→ **WHAT TO WORK ON**
Instruction for the entries that follow: retype exactly the lines from the line with "grey cupcake [161,734,205,788] -> none" to the line with "none -> black calculator [519,251,550,276]", both included, and omit all others.

→ **STORED DATA**

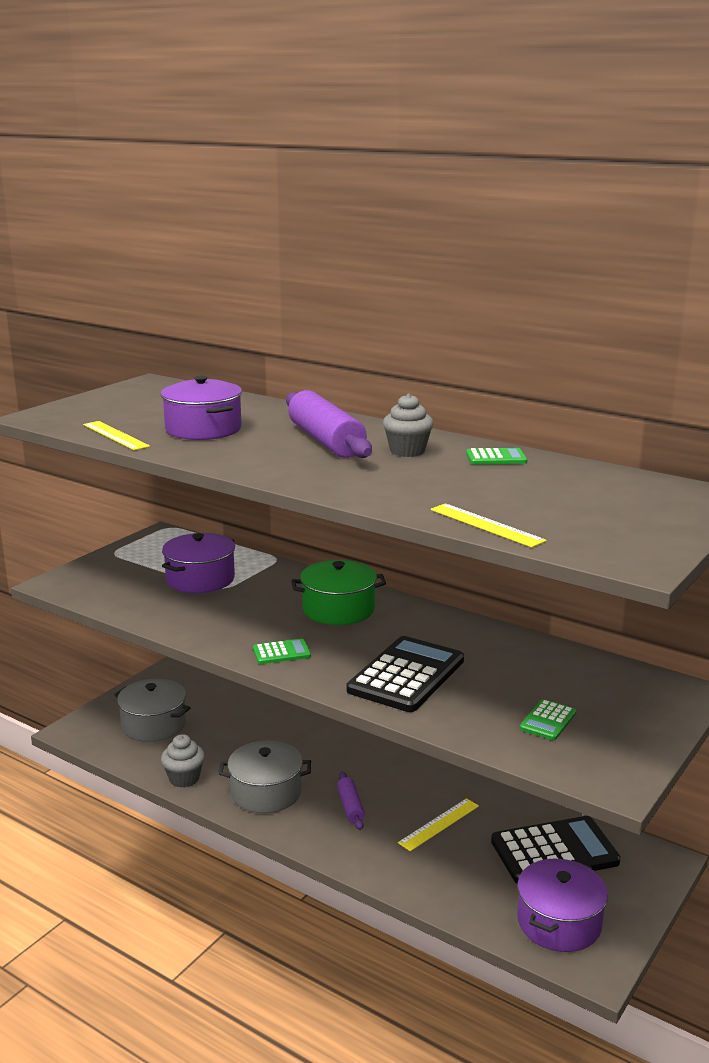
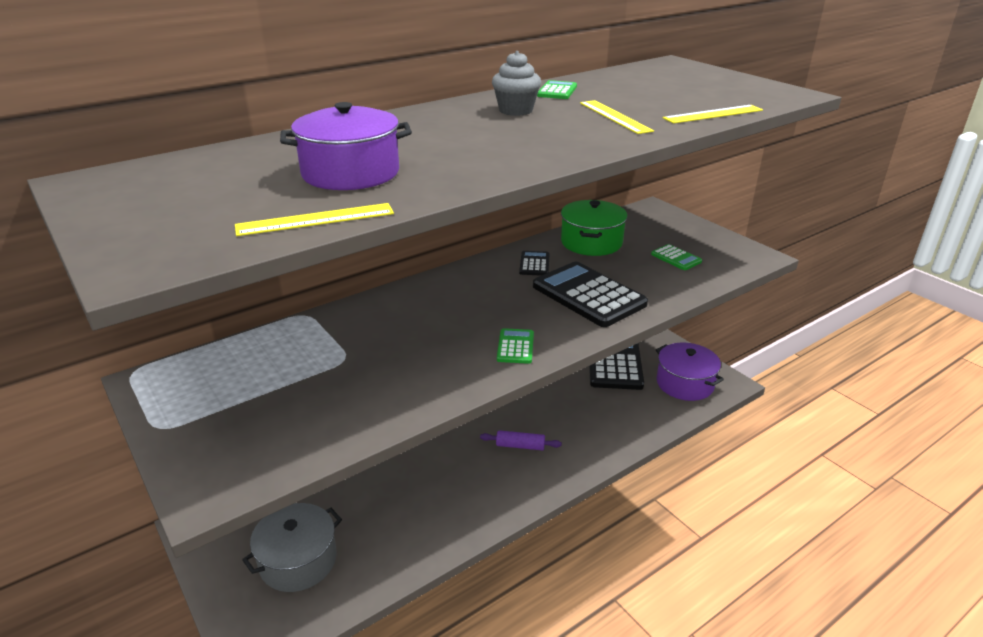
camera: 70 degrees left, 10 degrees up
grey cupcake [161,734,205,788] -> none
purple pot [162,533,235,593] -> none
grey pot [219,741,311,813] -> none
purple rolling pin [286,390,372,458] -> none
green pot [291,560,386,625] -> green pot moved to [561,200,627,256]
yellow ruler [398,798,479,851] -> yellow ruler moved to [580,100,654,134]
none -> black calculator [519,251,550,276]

--

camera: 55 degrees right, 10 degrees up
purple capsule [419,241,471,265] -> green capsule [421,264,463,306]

→ **ANSWER TO THIS EXERCISE**
grey cupcake [161,734,205,788] -> none
purple pot [162,533,235,593] -> none
grey pot [219,741,311,813] -> none
purple rolling pin [286,390,372,458] -> none
green pot [291,560,386,625] -> green pot moved to [561,200,627,256]
yellow ruler [398,798,479,851] -> yellow ruler moved to [580,100,654,134]
none -> black calculator [519,251,550,276]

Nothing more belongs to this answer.